▶ _WHAT YOU HAVE TO DO_
What you return must match the listing exactly, with every image removed.

▶ _RECORDED DATA_

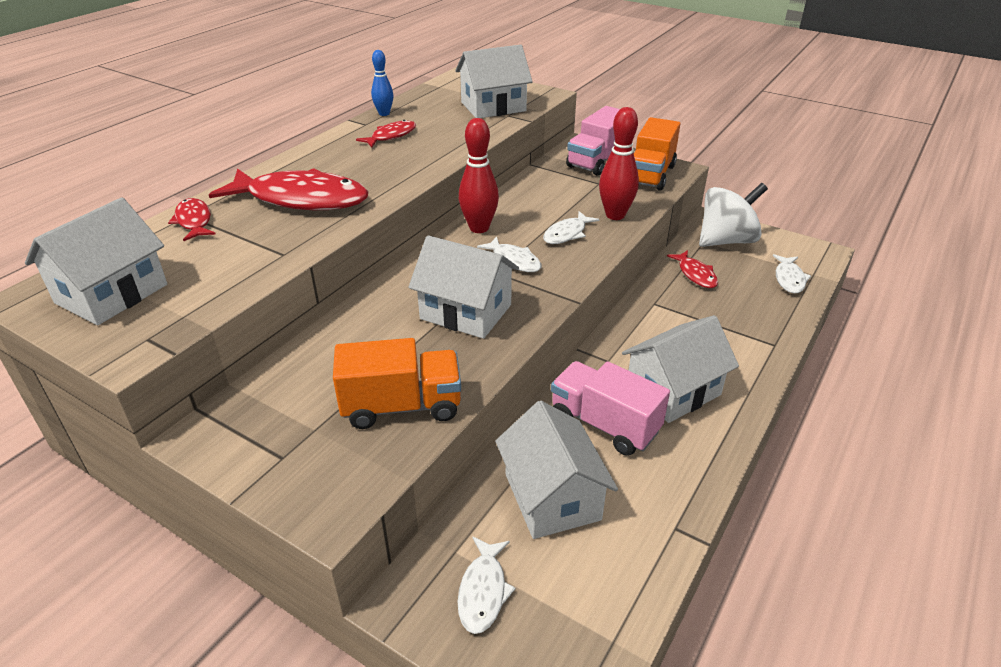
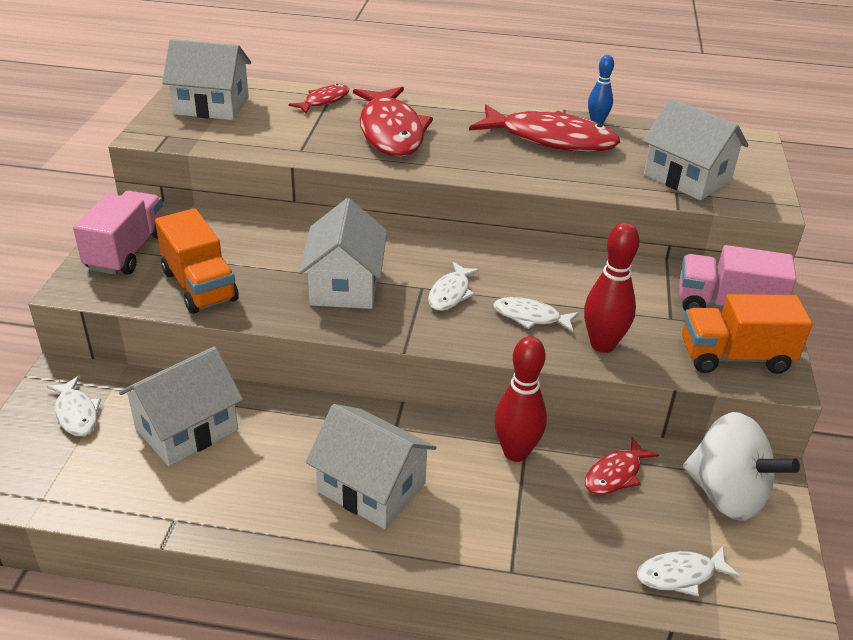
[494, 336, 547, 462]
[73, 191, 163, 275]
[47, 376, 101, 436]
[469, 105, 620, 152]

▶ _TASK RESULT_
[494, 336, 547, 462]
[73, 191, 163, 275]
[47, 376, 101, 436]
[469, 105, 620, 152]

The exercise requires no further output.